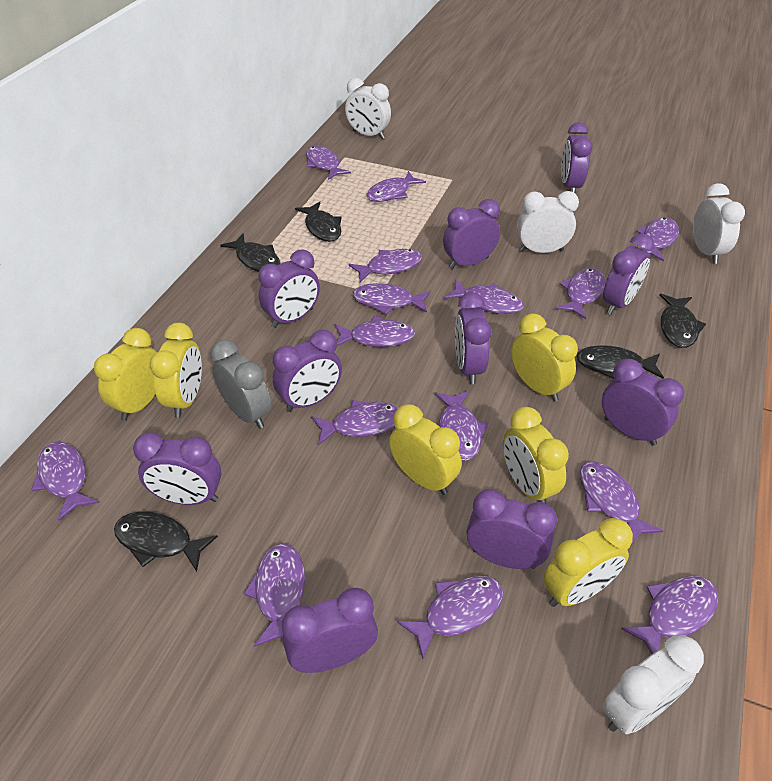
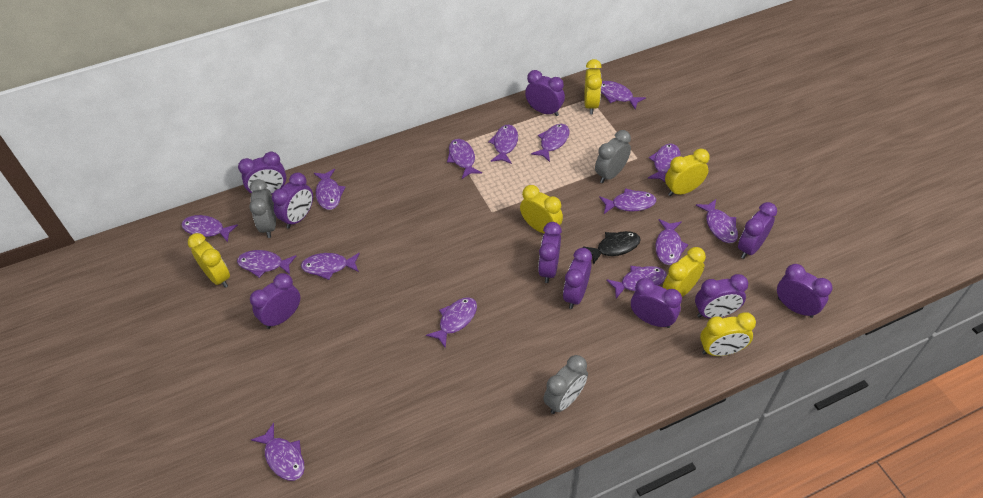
black fish: 5 -> 1
grey clock: 1 -> 3
white clock: 4 -> 0

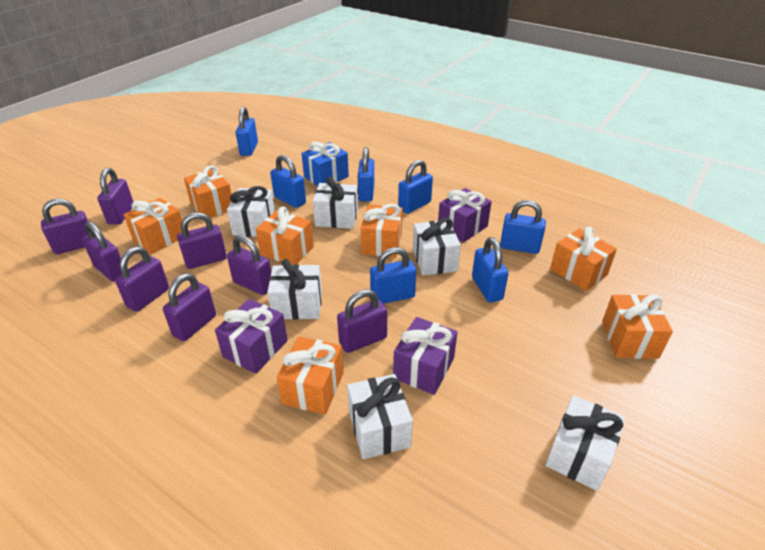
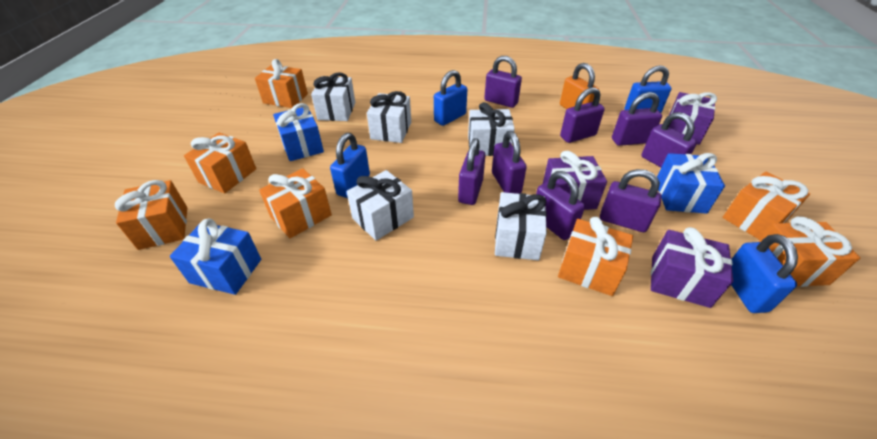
blue gift: 1 -> 3
blue padlock: 7 -> 4
orange padlock: 0 -> 1
white gift: 6 -> 5

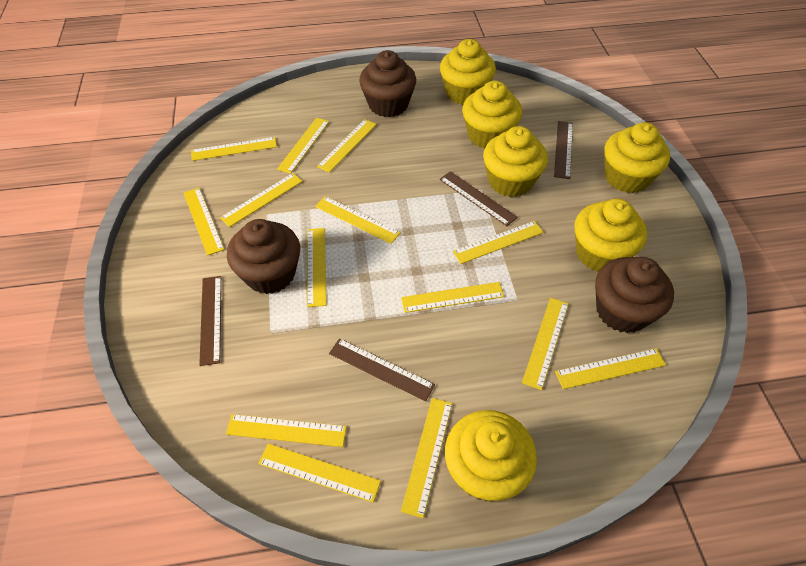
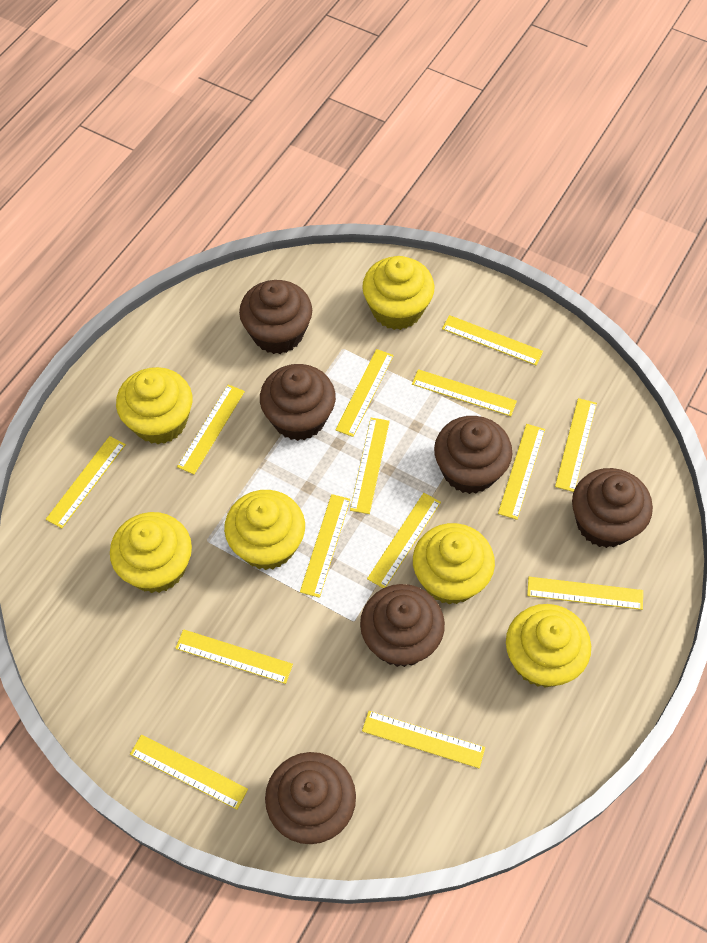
brown cupcake: 3 -> 6
brown ruler: 4 -> 0

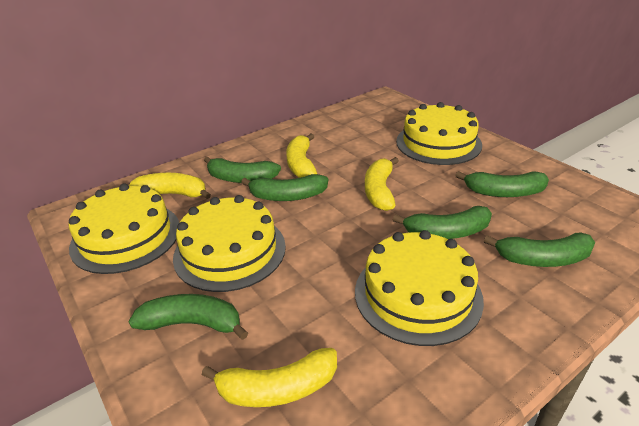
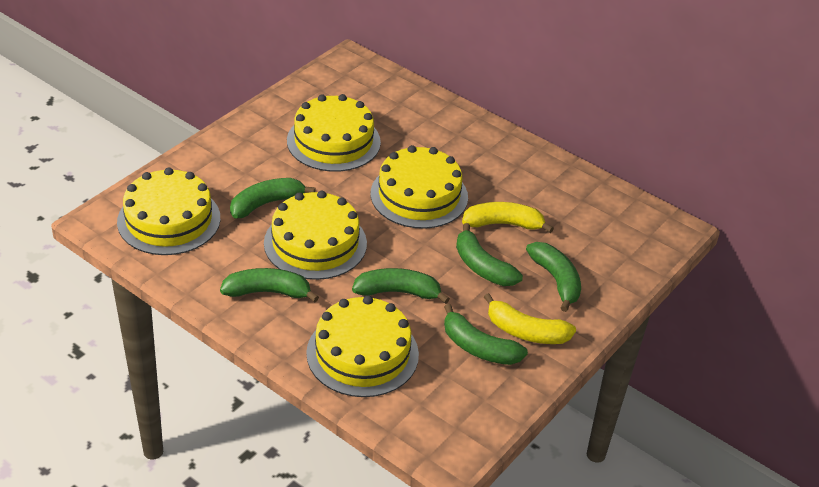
yellow banana: 4 -> 2
yellow cake: 4 -> 5

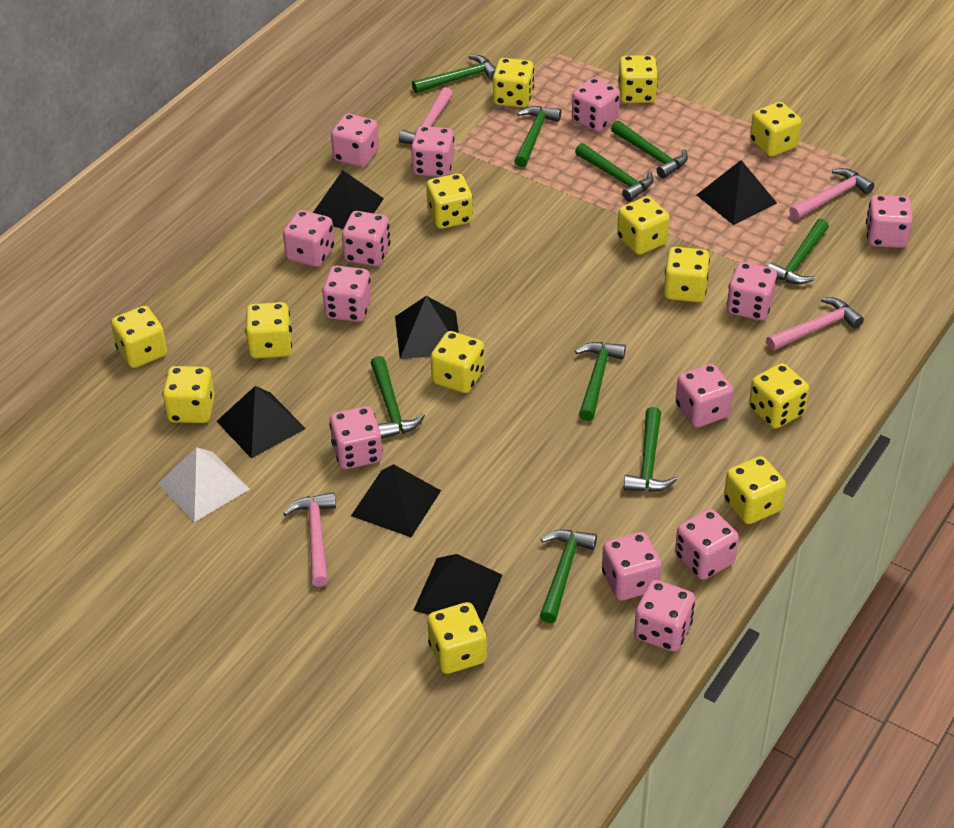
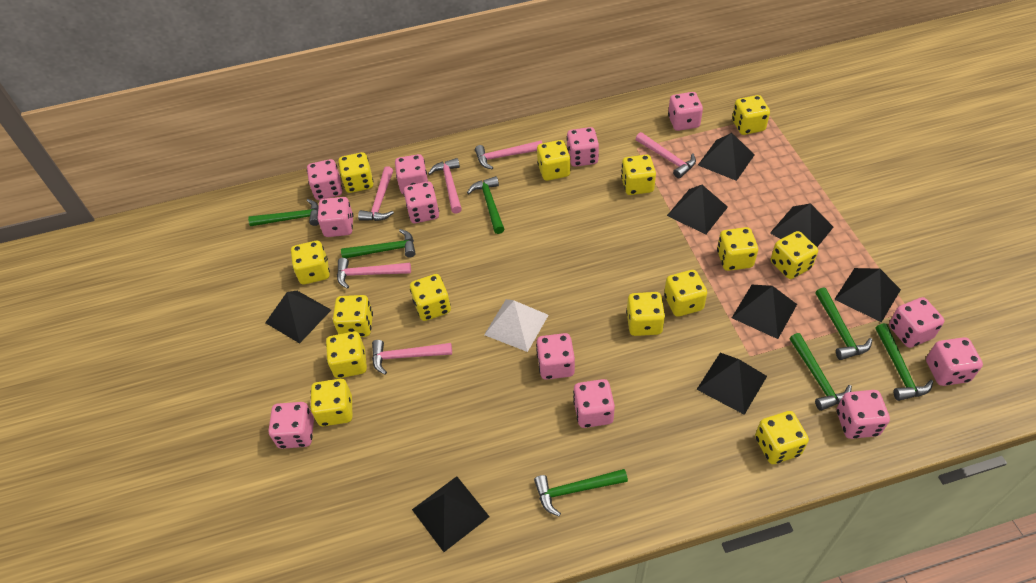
black pyramid: 6 -> 8
green hammer: 9 -> 7
pink dice: 13 -> 12
pink hammer: 4 -> 6
yellow dice: 13 -> 14

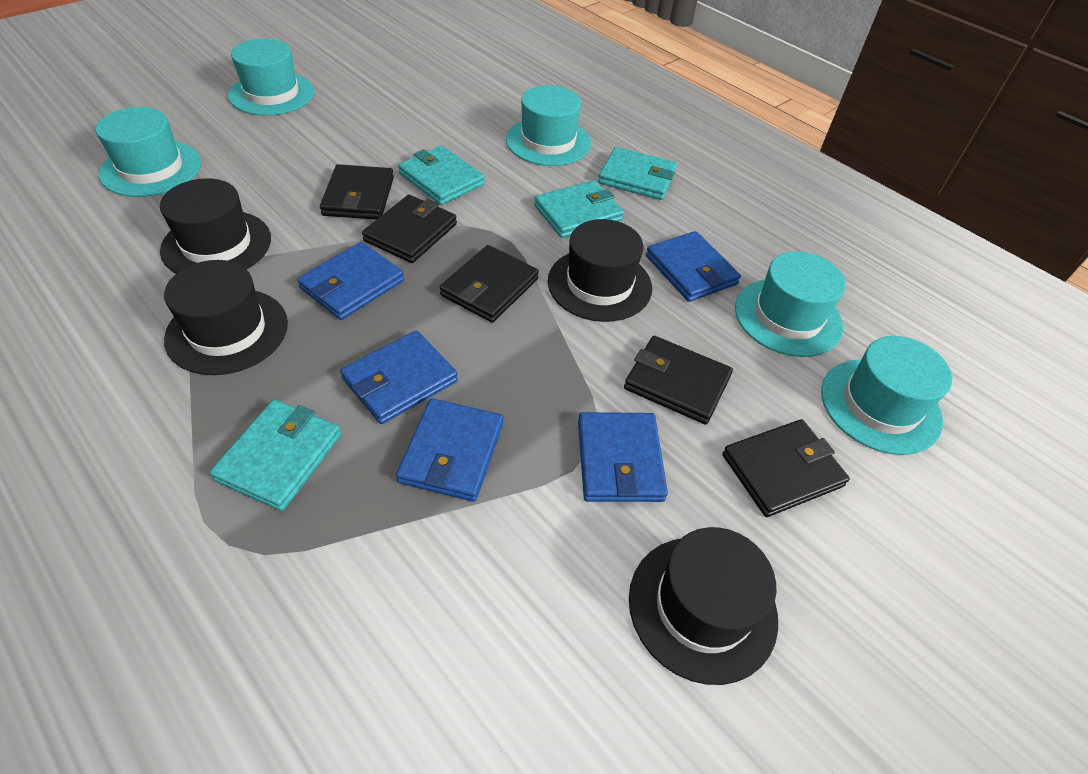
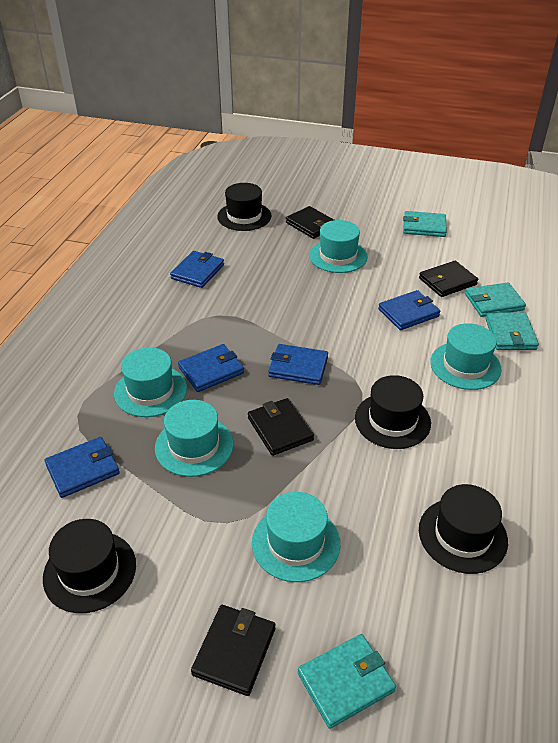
black wallet: 5 -> 4

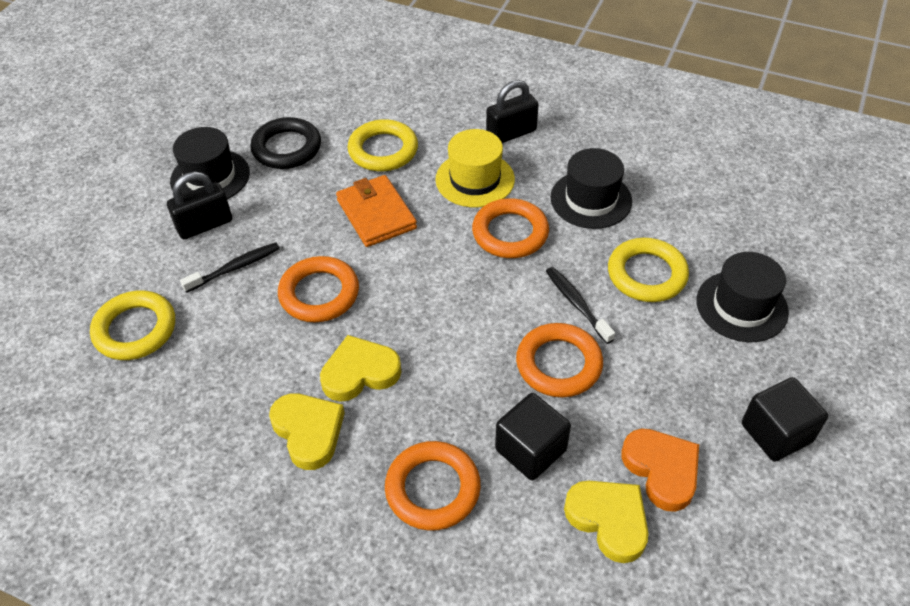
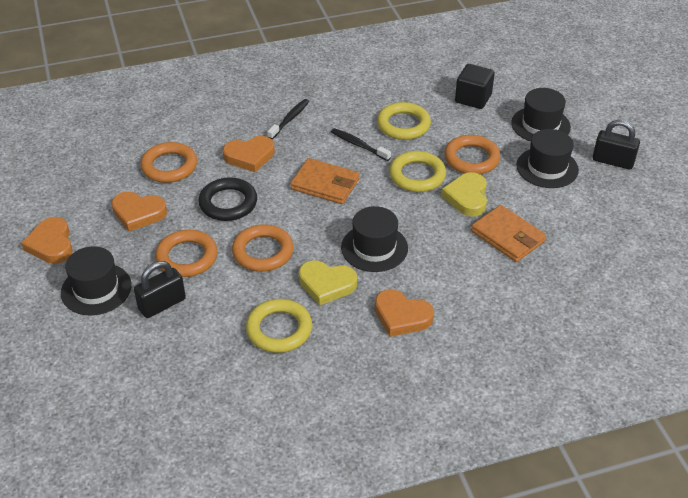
black cube: 2 -> 1
black hat: 3 -> 4
orange heart: 1 -> 4
orange wallet: 1 -> 2
yellow hat: 1 -> 0
yellow heart: 3 -> 2

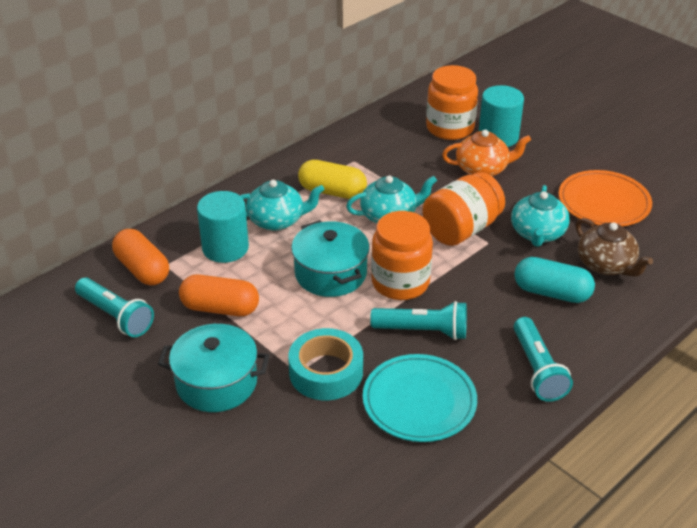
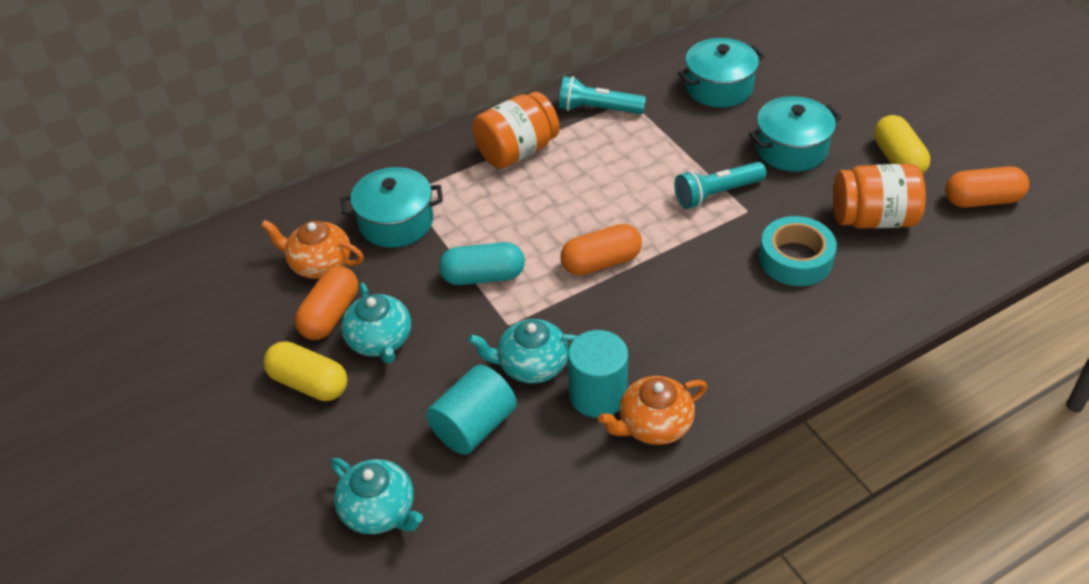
brown teapot: 1 -> 0
orange capsule: 2 -> 3
orange jar: 3 -> 2
orange plate: 1 -> 0
orange teapot: 1 -> 2
turquoise flashlight: 3 -> 2
turquoise plate: 1 -> 0
turquoise pot: 2 -> 3
yellow capsule: 1 -> 2

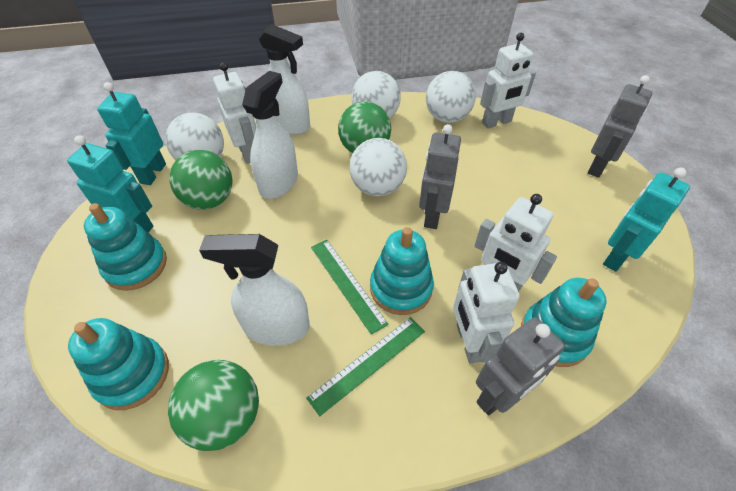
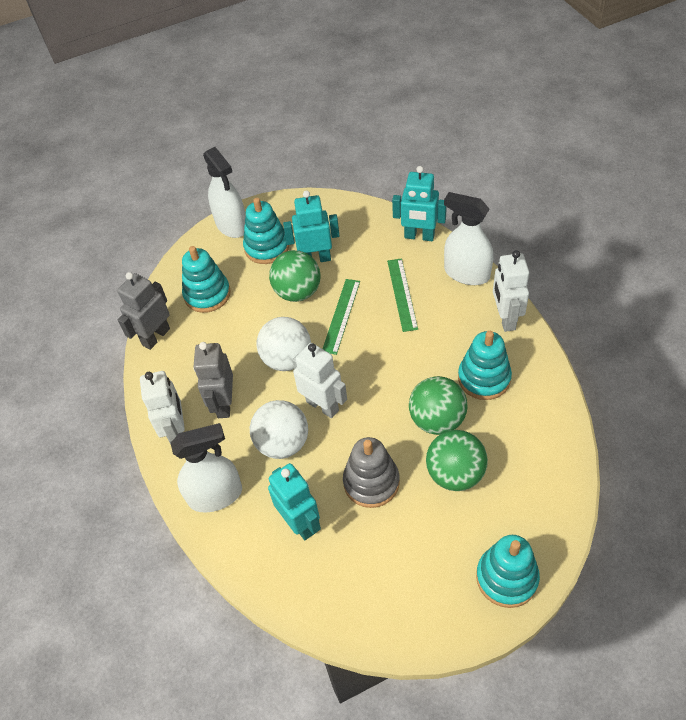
grey robot: 3 -> 2
grey stacking toy: 0 -> 1
white ball: 4 -> 2
white robot: 4 -> 3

» **Exercise instructions**: Find the line with "white clock: 4 -> 0" in the entries above. Set down exactly every line from it up to and including the line with "pink dice: 13 -> 12", images excluded.

» **Response for this exercise**:
white clock: 4 -> 0

blue gift: 1 -> 3
blue padlock: 7 -> 4
orange padlock: 0 -> 1
white gift: 6 -> 5

brown cupcake: 3 -> 6
brown ruler: 4 -> 0

yellow banana: 4 -> 2
yellow cake: 4 -> 5

black pyramid: 6 -> 8
green hammer: 9 -> 7
pink dice: 13 -> 12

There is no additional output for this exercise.